Data provided START

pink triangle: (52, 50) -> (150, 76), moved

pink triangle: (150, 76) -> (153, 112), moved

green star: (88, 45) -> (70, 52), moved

Data provided END
Data provided START

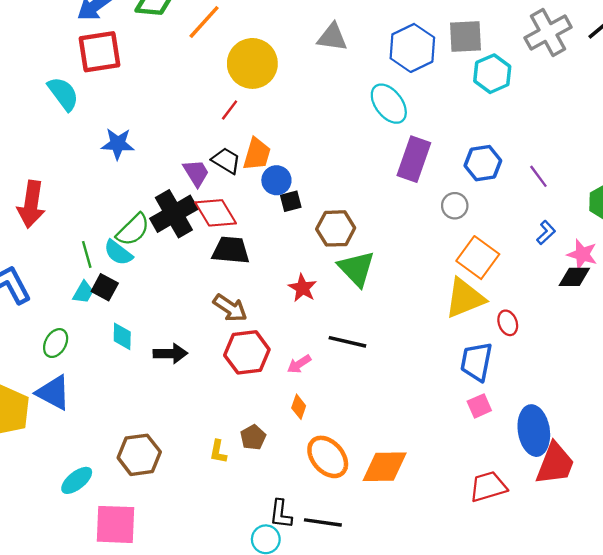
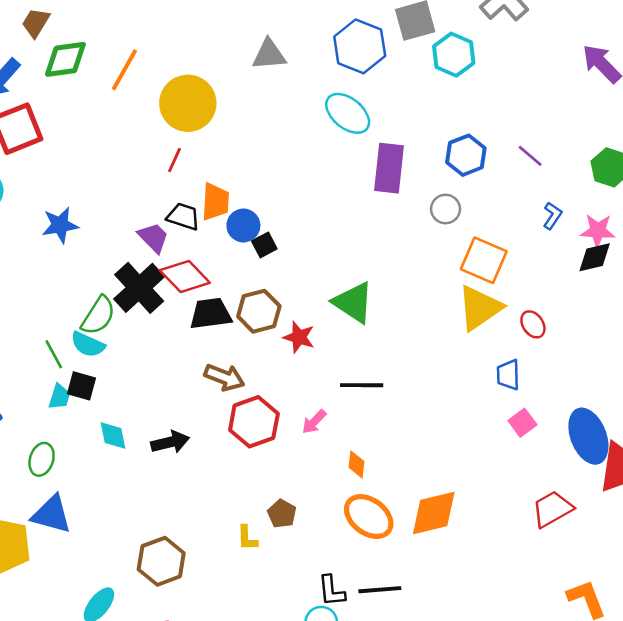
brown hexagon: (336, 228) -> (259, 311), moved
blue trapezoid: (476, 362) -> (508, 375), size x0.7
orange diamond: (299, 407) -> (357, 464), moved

Data provided END

§ Required work
The lines above, starting at the one with "pink triangle: (52, 50) -> (150, 76), moved" and ending at the one with "green star: (88, 45) -> (70, 52), moved", are the only ones to return, exactly as written.

§ Task response
pink triangle: (52, 50) -> (150, 76), moved

pink triangle: (150, 76) -> (153, 112), moved

green star: (88, 45) -> (70, 52), moved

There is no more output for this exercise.